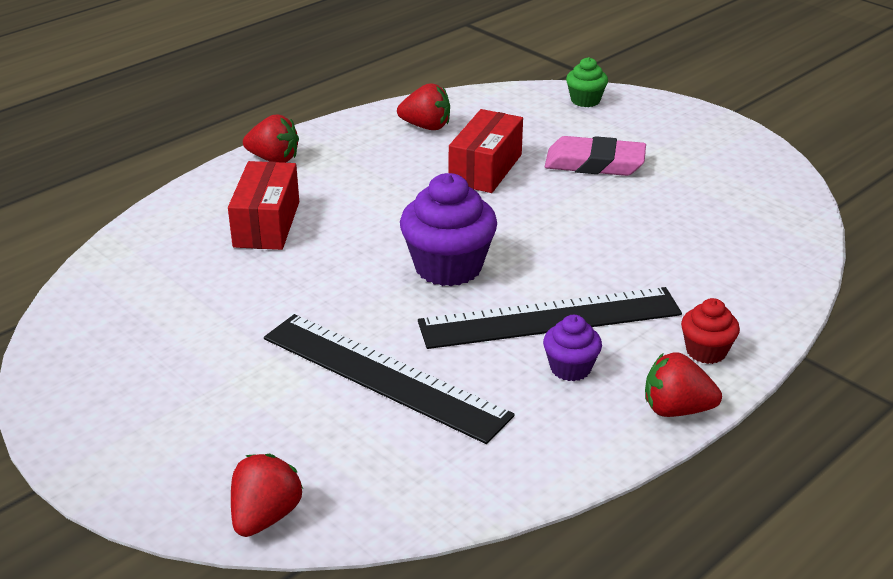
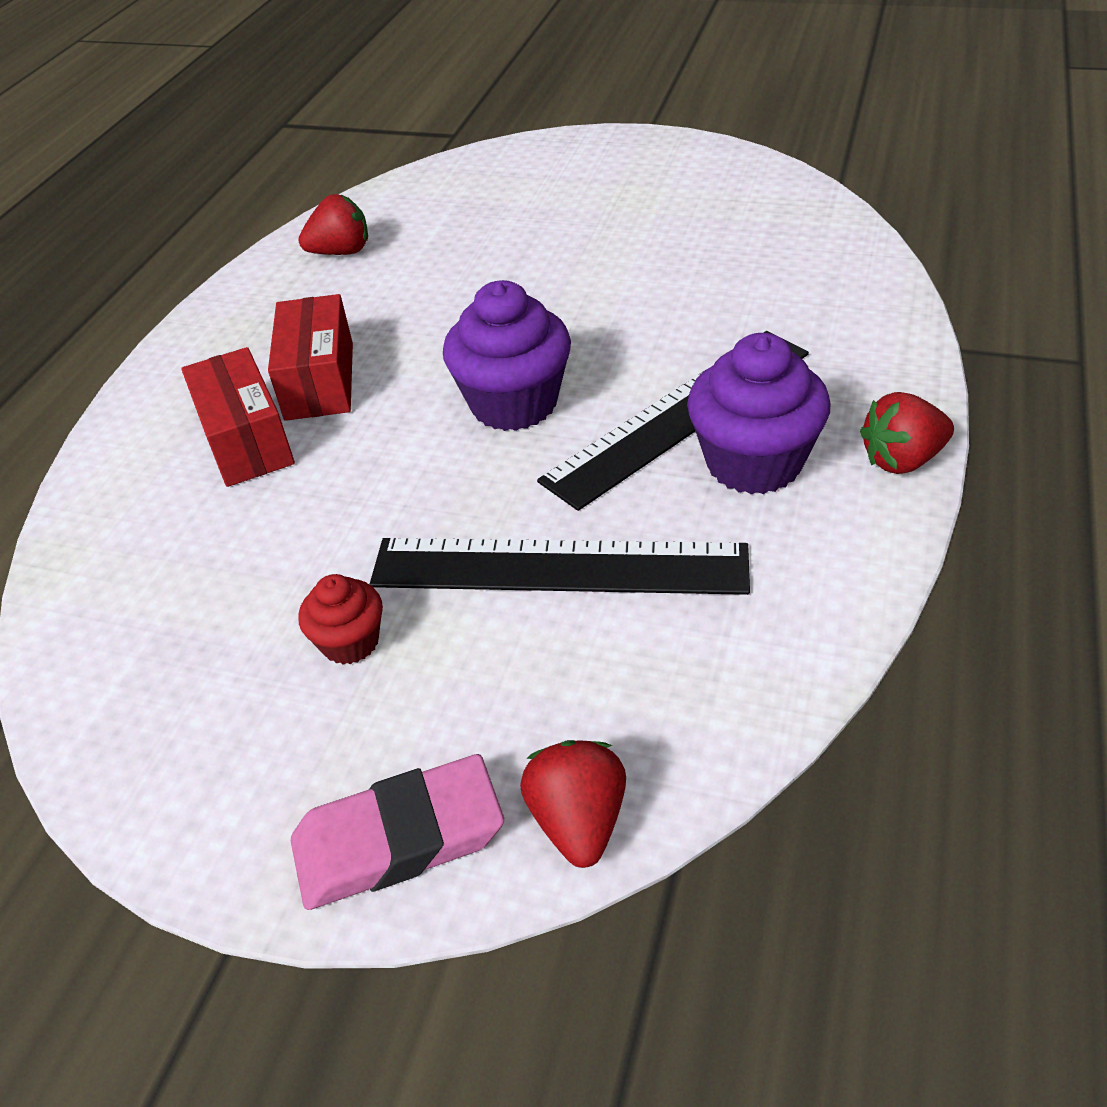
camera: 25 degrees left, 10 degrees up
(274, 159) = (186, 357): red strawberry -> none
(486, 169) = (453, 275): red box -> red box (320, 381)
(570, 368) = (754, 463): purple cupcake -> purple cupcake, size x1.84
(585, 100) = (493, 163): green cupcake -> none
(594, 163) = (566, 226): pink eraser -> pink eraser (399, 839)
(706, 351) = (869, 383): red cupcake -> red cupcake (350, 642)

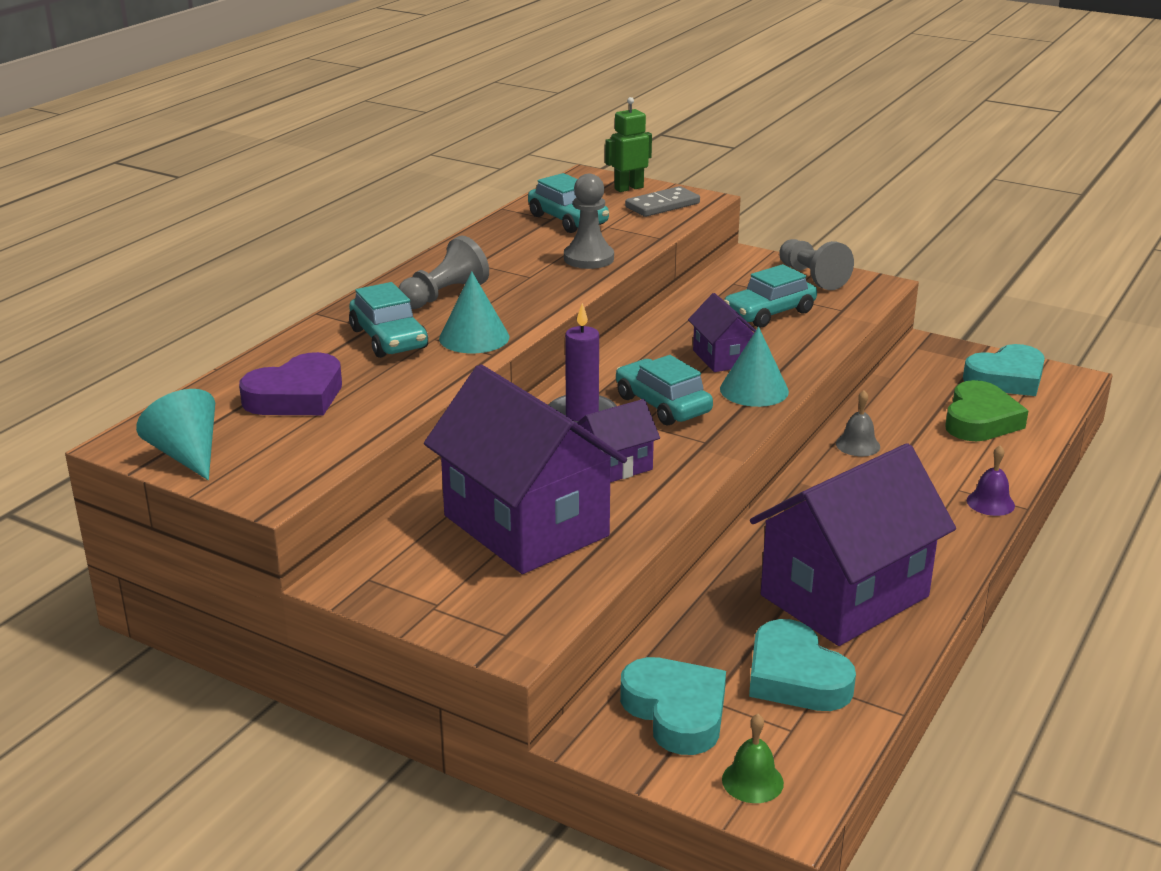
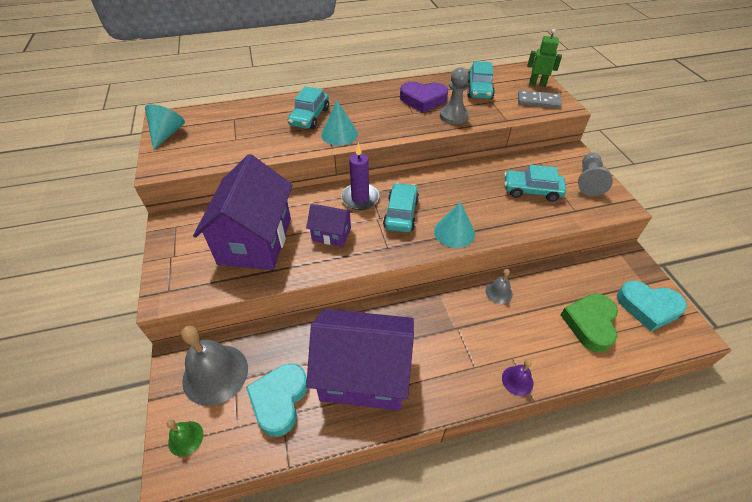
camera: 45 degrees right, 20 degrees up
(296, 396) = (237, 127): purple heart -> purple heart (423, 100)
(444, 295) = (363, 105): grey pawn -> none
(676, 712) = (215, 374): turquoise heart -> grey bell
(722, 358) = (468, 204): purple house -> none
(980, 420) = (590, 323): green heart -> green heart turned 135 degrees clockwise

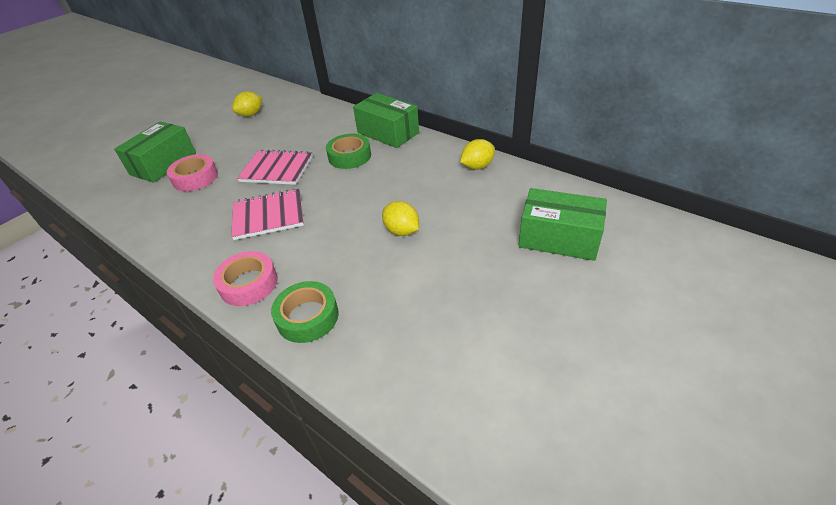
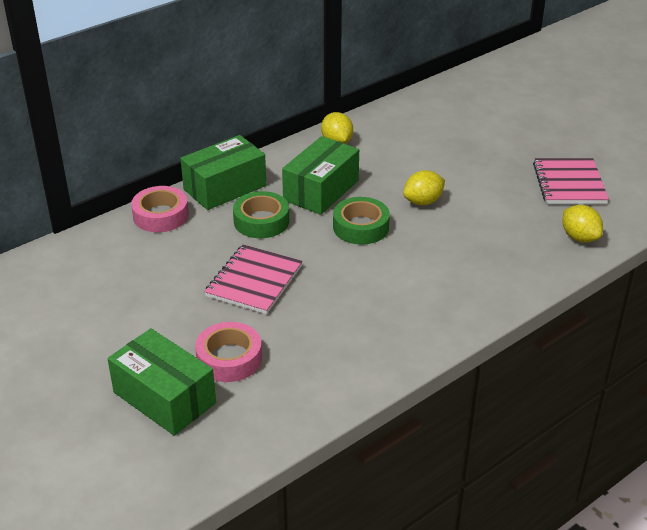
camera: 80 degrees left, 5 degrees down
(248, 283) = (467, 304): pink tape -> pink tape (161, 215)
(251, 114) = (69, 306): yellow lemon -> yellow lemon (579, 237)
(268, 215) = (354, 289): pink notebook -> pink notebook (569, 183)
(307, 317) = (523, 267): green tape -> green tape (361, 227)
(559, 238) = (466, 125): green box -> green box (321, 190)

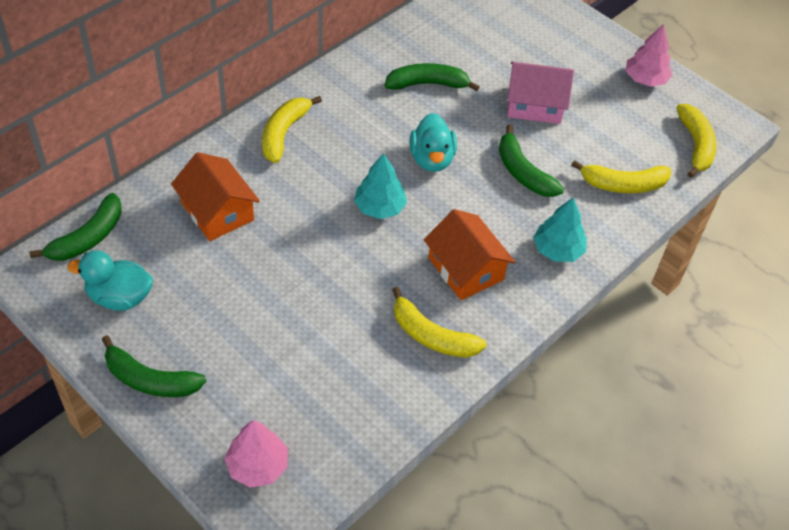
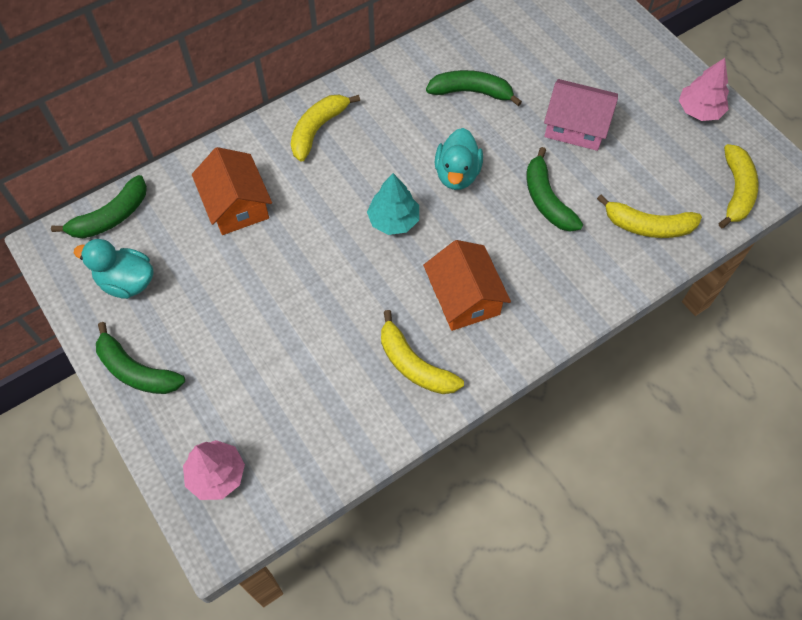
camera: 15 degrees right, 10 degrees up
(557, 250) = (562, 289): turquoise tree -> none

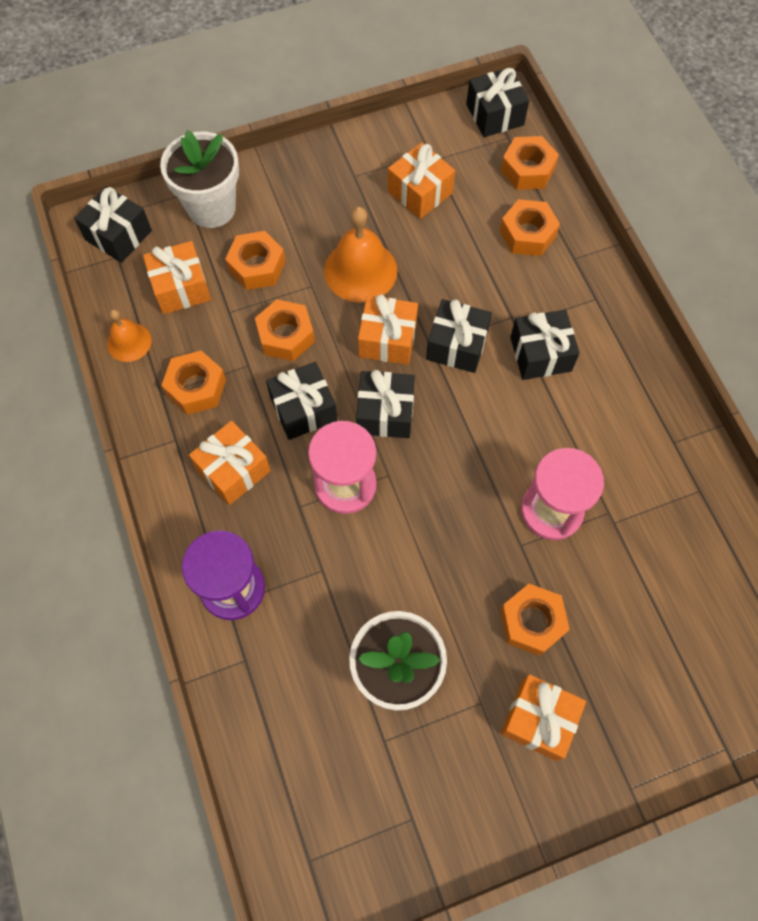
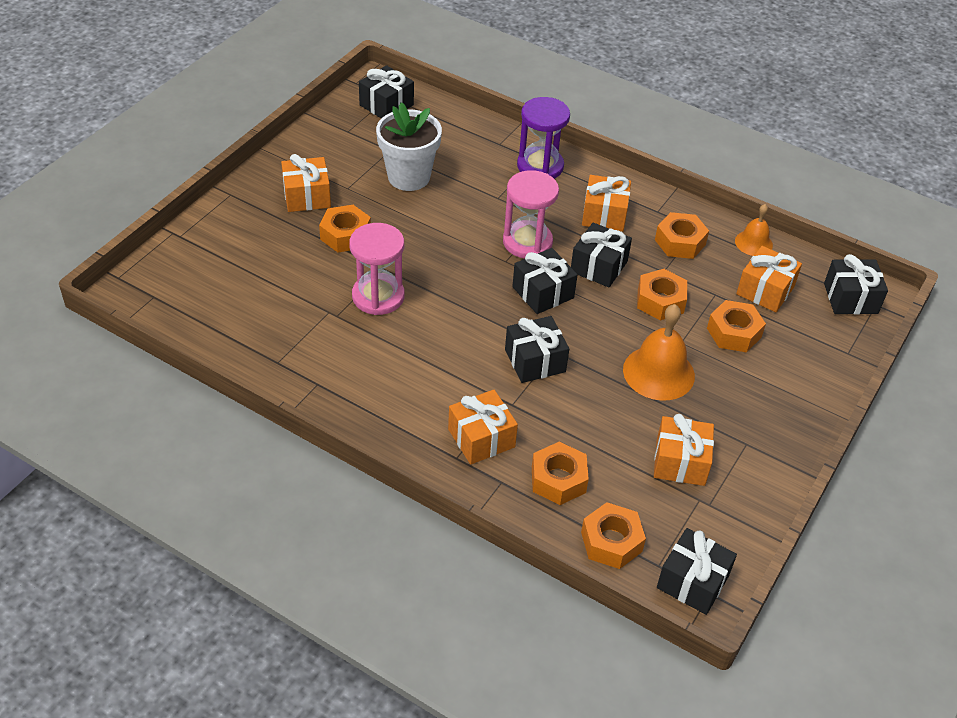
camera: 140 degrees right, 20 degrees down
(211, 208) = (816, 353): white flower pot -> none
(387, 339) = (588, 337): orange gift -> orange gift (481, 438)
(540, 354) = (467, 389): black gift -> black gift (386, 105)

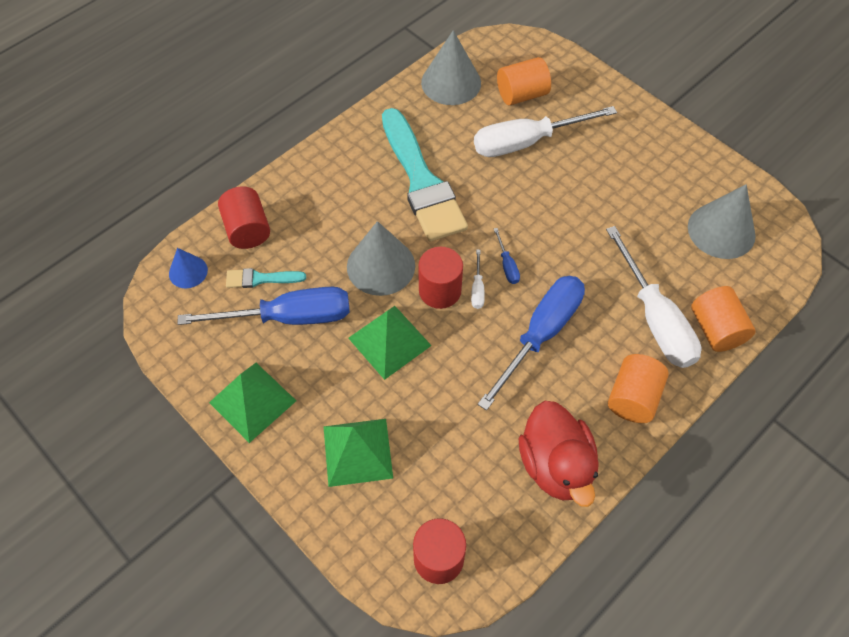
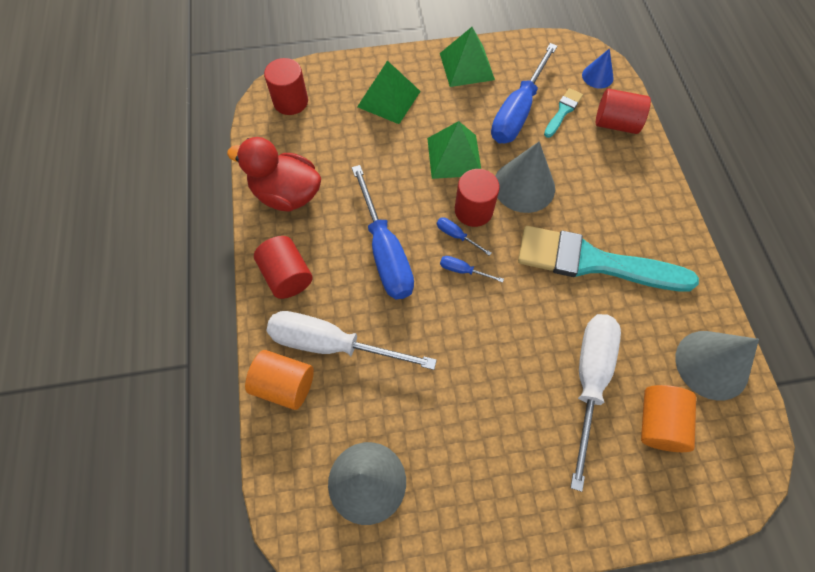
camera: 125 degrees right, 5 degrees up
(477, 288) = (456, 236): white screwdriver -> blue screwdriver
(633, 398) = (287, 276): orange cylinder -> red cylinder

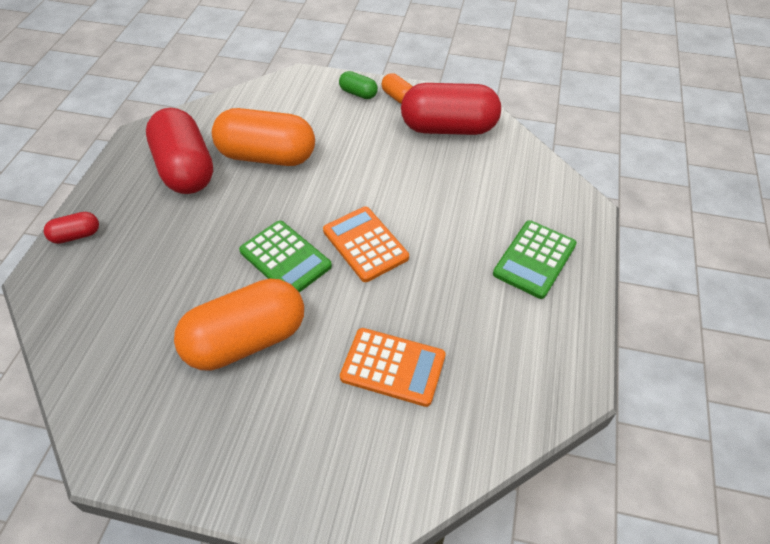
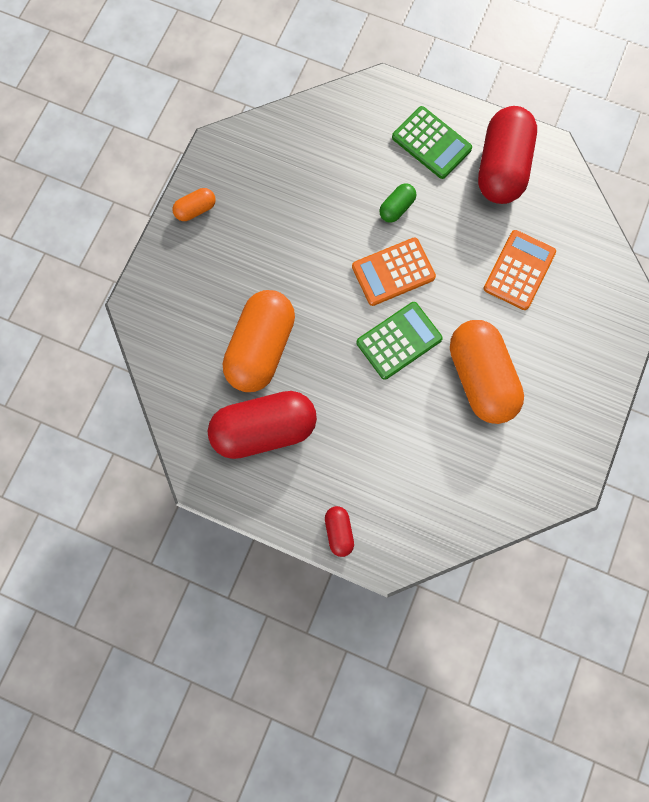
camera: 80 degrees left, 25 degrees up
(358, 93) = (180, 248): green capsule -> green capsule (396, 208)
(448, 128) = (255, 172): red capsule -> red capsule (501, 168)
* * *
EXERCISE:
What is needed here is an exact copy of the lines from the line containing "(211, 208) = (816, 353): white" through the end of the records, with every picture left out.

TASK RESPONSE:
(211, 208) = (816, 353): white flower pot -> none
(387, 339) = (588, 337): orange gift -> orange gift (481, 438)
(540, 354) = (467, 389): black gift -> black gift (386, 105)

camera: 125 degrees right, 5 degrees up
(477, 288) = (456, 236): white screwdriver -> blue screwdriver
(633, 398) = (287, 276): orange cylinder -> red cylinder

camera: 80 degrees left, 25 degrees up
(358, 93) = (180, 248): green capsule -> green capsule (396, 208)
(448, 128) = (255, 172): red capsule -> red capsule (501, 168)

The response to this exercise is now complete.